Do this:
Can you copy out the entries word for word, from the very first one through the line containing "27: 5:02 -> 4:58", both included?

══ Source records

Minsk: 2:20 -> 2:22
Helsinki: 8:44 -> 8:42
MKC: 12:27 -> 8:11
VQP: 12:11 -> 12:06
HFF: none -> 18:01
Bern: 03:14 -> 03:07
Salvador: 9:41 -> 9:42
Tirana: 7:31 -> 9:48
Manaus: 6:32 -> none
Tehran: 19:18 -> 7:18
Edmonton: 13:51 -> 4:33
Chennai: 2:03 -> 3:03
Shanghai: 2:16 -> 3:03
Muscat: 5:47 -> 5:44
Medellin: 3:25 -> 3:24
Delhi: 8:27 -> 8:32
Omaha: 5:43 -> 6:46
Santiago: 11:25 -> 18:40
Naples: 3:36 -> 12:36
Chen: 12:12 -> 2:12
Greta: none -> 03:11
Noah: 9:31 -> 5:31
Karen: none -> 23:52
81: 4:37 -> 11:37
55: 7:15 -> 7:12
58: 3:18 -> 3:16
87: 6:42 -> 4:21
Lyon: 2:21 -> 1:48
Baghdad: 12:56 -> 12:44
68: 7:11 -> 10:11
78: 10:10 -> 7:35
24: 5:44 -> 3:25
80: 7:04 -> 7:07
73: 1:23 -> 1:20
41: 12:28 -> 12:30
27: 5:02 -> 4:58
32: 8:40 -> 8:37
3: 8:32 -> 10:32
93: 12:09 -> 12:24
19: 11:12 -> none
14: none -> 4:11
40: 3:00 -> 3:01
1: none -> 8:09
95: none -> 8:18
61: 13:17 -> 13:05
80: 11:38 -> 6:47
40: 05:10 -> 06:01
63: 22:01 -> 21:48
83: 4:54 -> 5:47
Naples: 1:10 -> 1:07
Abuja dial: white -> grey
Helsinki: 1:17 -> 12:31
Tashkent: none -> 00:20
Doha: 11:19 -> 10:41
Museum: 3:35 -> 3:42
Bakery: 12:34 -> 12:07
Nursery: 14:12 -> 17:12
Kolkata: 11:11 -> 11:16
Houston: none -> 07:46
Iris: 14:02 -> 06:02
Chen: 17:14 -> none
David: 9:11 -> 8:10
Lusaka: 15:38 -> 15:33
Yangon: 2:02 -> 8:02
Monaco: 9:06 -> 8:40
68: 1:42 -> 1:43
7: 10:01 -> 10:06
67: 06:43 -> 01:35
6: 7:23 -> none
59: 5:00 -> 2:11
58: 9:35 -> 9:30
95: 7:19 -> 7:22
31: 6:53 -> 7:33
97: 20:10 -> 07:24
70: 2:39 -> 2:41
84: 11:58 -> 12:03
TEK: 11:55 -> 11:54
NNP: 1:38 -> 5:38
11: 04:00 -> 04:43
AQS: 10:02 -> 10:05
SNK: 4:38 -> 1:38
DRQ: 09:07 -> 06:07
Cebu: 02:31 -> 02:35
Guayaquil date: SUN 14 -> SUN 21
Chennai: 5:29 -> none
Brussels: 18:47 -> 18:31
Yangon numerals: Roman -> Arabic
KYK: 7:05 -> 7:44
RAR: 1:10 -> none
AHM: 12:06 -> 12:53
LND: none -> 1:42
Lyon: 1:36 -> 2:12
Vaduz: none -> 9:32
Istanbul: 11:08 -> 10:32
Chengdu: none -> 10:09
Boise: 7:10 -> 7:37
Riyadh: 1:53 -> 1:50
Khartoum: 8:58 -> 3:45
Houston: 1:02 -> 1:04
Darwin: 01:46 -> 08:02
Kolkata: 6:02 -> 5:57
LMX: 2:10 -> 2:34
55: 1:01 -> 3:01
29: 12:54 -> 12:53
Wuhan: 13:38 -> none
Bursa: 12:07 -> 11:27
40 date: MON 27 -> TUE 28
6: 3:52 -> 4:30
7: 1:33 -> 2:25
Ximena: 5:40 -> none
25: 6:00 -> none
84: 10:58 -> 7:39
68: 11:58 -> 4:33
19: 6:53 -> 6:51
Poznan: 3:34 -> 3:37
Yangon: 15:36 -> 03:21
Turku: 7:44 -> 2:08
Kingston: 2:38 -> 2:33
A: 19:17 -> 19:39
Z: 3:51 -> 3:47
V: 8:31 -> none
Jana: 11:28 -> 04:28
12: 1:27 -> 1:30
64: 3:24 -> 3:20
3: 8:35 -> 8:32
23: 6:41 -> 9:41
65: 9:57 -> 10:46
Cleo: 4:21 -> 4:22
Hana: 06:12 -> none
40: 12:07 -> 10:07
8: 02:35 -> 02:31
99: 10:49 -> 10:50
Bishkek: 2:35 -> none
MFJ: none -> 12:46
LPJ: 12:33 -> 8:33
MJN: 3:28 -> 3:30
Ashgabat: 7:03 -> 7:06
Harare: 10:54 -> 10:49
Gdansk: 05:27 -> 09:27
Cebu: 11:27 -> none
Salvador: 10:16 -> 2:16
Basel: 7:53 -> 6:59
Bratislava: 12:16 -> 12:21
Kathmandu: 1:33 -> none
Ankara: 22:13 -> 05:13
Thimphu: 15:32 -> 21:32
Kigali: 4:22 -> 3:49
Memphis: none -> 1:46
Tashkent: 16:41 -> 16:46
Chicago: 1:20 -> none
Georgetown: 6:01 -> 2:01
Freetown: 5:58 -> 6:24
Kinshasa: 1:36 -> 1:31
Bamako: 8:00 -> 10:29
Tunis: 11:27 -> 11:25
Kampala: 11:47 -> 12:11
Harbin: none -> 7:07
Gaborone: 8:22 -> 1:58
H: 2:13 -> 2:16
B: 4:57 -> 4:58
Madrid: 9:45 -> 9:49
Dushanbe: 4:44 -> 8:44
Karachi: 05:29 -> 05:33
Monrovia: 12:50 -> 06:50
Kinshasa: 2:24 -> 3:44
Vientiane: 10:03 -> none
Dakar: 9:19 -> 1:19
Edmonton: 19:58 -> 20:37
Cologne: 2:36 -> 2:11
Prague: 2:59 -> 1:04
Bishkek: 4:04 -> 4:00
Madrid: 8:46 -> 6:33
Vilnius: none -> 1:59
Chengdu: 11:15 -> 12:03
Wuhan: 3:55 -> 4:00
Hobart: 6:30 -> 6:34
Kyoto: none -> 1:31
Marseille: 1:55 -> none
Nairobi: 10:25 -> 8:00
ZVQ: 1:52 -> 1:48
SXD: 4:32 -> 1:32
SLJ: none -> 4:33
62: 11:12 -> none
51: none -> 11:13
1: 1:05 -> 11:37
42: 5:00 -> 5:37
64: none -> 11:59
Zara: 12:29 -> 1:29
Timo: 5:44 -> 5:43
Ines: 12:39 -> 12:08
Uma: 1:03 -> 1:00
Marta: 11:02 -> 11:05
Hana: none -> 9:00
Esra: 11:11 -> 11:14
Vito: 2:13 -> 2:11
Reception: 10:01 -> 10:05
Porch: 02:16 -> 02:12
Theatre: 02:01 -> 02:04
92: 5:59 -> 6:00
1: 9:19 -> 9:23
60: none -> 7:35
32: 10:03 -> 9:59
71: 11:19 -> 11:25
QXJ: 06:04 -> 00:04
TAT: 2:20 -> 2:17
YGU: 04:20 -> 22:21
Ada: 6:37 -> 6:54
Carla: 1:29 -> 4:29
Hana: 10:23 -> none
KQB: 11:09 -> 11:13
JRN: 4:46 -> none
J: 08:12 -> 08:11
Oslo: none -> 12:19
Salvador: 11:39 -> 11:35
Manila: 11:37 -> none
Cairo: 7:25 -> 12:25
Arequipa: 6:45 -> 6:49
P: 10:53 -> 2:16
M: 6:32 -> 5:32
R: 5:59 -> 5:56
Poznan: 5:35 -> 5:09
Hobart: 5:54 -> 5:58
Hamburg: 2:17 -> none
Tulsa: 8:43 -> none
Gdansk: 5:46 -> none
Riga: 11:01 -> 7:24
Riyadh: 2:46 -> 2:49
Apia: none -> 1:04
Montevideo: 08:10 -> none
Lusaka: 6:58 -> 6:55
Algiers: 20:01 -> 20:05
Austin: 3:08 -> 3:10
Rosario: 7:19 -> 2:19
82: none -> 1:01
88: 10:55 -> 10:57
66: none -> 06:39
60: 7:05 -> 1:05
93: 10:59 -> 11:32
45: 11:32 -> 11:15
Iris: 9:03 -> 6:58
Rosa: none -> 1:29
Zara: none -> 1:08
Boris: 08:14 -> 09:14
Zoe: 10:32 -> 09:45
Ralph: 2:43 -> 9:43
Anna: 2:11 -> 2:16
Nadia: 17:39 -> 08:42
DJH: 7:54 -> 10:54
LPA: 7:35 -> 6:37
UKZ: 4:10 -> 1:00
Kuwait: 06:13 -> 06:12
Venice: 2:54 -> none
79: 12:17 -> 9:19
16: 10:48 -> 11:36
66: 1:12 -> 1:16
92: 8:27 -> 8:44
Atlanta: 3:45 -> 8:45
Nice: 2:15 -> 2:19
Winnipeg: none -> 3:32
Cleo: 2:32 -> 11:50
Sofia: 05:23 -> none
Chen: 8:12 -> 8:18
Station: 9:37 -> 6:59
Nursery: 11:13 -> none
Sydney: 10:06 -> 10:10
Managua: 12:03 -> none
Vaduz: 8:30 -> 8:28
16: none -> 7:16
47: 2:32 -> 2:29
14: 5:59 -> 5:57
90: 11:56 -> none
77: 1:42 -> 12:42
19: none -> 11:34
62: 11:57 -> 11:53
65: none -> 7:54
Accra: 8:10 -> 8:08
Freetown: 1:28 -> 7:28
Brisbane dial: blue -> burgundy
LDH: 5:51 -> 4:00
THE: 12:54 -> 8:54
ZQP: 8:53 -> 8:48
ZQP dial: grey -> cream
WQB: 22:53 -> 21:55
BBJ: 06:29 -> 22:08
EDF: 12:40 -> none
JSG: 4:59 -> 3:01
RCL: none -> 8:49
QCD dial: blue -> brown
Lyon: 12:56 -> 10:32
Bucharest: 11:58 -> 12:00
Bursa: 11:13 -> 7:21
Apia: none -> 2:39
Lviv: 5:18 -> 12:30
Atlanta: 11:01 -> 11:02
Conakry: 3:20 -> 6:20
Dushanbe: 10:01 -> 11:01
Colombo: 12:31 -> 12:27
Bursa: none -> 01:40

════

Answer in full:
Minsk: 2:20 -> 2:22
Helsinki: 8:44 -> 8:42
MKC: 12:27 -> 8:11
VQP: 12:11 -> 12:06
HFF: none -> 18:01
Bern: 03:14 -> 03:07
Salvador: 9:41 -> 9:42
Tirana: 7:31 -> 9:48
Manaus: 6:32 -> none
Tehran: 19:18 -> 7:18
Edmonton: 13:51 -> 4:33
Chennai: 2:03 -> 3:03
Shanghai: 2:16 -> 3:03
Muscat: 5:47 -> 5:44
Medellin: 3:25 -> 3:24
Delhi: 8:27 -> 8:32
Omaha: 5:43 -> 6:46
Santiago: 11:25 -> 18:40
Naples: 3:36 -> 12:36
Chen: 12:12 -> 2:12
Greta: none -> 03:11
Noah: 9:31 -> 5:31
Karen: none -> 23:52
81: 4:37 -> 11:37
55: 7:15 -> 7:12
58: 3:18 -> 3:16
87: 6:42 -> 4:21
Lyon: 2:21 -> 1:48
Baghdad: 12:56 -> 12:44
68: 7:11 -> 10:11
78: 10:10 -> 7:35
24: 5:44 -> 3:25
80: 7:04 -> 7:07
73: 1:23 -> 1:20
41: 12:28 -> 12:30
27: 5:02 -> 4:58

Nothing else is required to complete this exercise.